> DIRECTION
Copy out every line of the records below word for word, but leave out the pictures.

(Data lines)
-*-*-

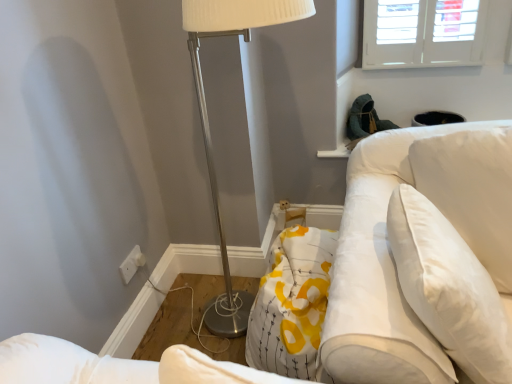
Question: Is white fabric swivel chair at right taller or shorter than metallic silver floor lamp at center?

Choices:
 (A) tall
 (B) short

Answer: (B)

Question: Which is correct: white fabric swivel chair at right is inside metallic silver floor lamp at center, or outside of it?

Choices:
 (A) inside
 (B) outside

Answer: (B)

Question: Considering the real-world distances, which object is farthest from the white soft pillow at upper right?

Choices:
 (A) white plastic electric outlet at lower left
 (B) white fabric swivel chair at right
 (C) metallic silver floor lamp at center

Answer: (A)

Question: Which of these objects is positioned farthest from the white soft pillow at upper right?

Choices:
 (A) metallic silver floor lamp at center
 (B) white fabric swivel chair at right
 (C) white plastic electric outlet at lower left

Answer: (C)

-*-*-

> ANSWER FOR THE TASK
Question: Is white fabric swivel chair at right taller or shorter than metallic silver floor lamp at center?

Choices:
 (A) tall
 (B) short

Answer: (B)

Question: Which is correct: white fabric swivel chair at right is inside metallic silver floor lamp at center, or outside of it?

Choices:
 (A) inside
 (B) outside

Answer: (B)

Question: Considering the real-world distances, which object is farthest from the white soft pillow at upper right?

Choices:
 (A) white plastic electric outlet at lower left
 (B) white fabric swivel chair at right
 (C) metallic silver floor lamp at center

Answer: (A)

Question: Which of these objects is positioned farthest from the white soft pillow at upper right?

Choices:
 (A) metallic silver floor lamp at center
 (B) white fabric swivel chair at right
 (C) white plastic electric outlet at lower left

Answer: (C)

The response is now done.